** Opening RECORDS SUPPLIED block **

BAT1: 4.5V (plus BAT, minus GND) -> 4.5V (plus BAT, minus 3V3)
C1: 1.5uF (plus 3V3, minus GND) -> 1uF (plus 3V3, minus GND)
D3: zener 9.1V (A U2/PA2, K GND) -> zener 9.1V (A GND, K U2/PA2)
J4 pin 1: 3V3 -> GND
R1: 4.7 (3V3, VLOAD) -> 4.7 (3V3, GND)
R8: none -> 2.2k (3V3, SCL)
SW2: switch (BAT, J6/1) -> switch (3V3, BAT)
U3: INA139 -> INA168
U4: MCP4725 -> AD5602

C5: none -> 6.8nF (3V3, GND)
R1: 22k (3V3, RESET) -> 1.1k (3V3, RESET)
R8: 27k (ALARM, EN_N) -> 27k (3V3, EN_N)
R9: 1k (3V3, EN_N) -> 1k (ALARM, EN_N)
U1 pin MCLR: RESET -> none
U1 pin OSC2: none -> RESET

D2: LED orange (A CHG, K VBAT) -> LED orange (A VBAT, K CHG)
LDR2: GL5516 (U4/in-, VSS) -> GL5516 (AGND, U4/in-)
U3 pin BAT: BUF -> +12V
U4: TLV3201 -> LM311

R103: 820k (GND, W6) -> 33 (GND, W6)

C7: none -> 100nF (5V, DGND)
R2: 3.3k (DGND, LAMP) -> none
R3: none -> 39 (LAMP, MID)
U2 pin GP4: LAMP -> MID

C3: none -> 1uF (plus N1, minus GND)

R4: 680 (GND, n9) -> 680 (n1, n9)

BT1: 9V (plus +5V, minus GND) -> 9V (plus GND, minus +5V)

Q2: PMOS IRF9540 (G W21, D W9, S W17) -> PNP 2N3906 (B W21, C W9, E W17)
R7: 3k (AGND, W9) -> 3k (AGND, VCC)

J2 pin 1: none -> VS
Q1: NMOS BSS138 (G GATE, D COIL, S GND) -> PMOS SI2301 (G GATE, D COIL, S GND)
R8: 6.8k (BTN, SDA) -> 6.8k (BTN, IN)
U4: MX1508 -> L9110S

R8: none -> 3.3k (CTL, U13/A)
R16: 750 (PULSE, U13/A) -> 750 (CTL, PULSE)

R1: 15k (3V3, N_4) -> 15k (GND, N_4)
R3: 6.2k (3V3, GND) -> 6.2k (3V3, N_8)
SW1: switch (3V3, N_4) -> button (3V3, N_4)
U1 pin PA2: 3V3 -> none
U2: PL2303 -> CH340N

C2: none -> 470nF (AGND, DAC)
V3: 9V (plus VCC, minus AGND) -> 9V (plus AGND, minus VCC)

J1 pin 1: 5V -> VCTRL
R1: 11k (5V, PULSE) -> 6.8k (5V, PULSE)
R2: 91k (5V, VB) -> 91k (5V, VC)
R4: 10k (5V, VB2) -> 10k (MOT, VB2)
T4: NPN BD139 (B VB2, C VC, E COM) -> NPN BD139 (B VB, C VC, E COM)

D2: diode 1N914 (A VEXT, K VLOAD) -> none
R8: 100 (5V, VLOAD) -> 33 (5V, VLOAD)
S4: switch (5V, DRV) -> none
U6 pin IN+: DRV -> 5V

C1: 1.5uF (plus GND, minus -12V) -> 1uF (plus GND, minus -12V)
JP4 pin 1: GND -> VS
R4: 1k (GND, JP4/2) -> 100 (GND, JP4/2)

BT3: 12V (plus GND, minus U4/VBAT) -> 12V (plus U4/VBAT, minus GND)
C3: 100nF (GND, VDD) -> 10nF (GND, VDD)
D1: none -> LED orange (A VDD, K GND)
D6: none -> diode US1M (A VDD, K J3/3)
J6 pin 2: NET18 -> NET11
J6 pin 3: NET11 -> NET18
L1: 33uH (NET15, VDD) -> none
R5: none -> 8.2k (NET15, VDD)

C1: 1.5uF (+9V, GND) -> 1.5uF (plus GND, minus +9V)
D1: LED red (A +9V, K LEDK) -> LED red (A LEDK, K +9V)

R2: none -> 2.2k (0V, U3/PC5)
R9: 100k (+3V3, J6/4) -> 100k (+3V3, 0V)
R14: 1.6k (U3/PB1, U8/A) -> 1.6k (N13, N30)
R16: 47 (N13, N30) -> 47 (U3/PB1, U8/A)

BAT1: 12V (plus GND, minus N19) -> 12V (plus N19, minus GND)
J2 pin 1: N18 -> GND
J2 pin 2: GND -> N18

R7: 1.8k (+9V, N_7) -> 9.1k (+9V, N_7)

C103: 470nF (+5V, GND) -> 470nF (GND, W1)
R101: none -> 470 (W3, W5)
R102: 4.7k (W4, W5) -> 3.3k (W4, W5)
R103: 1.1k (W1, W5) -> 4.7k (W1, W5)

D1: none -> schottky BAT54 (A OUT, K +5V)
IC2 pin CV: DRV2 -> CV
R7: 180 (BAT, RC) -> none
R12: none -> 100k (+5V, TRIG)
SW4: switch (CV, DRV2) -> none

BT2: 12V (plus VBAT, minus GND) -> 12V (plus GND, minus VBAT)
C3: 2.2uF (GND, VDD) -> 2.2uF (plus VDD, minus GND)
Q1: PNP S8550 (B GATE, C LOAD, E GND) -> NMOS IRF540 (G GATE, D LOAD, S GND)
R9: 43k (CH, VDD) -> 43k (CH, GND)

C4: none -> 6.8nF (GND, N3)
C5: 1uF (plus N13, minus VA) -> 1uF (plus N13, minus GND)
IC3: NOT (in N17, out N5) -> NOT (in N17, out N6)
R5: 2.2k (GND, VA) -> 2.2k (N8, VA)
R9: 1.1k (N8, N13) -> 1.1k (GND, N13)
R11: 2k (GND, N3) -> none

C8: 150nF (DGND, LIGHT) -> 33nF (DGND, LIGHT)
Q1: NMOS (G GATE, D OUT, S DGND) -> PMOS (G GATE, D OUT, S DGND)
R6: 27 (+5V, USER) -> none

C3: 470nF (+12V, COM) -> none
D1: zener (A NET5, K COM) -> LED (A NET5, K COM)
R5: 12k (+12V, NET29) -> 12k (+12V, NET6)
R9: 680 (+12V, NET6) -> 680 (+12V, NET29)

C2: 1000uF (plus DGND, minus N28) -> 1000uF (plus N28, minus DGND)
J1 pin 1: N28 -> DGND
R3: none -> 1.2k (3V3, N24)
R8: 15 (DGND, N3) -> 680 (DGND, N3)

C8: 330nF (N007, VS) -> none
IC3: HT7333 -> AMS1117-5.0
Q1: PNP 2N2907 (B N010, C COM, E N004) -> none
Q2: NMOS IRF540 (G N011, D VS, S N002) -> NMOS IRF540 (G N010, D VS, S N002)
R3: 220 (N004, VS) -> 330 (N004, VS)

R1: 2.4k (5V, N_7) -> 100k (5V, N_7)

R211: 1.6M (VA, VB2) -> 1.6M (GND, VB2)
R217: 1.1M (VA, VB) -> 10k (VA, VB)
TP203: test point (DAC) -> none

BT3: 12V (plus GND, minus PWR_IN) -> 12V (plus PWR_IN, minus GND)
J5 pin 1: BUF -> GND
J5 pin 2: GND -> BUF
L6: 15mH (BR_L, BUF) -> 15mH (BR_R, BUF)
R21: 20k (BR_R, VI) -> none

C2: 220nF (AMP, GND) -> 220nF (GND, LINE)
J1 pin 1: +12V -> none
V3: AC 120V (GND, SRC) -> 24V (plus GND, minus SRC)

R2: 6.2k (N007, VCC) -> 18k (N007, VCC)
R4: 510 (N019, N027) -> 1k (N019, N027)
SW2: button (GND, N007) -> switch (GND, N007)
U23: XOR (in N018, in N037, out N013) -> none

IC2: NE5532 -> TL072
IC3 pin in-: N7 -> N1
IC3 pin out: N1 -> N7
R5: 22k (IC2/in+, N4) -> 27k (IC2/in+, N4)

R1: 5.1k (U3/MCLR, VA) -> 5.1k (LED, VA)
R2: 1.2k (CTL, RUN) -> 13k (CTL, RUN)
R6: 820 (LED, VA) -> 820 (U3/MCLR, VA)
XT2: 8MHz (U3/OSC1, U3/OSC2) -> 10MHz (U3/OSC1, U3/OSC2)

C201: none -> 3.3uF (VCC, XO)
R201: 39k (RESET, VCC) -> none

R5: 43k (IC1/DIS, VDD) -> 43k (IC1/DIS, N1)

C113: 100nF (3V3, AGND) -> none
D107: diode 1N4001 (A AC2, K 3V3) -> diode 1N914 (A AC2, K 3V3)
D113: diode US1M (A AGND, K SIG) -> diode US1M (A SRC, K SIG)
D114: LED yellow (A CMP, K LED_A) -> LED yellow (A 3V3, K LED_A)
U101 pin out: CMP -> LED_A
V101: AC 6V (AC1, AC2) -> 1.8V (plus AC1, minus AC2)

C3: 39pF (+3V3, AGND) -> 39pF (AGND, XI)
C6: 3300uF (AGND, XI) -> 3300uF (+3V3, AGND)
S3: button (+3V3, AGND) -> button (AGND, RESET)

** Closing RECORDS SUPPLIED block **

__YOUR TASK__
Only a number is wanted here: the count of lines above that hold the word "AGND".

__EXERCISE RESPONSE__
9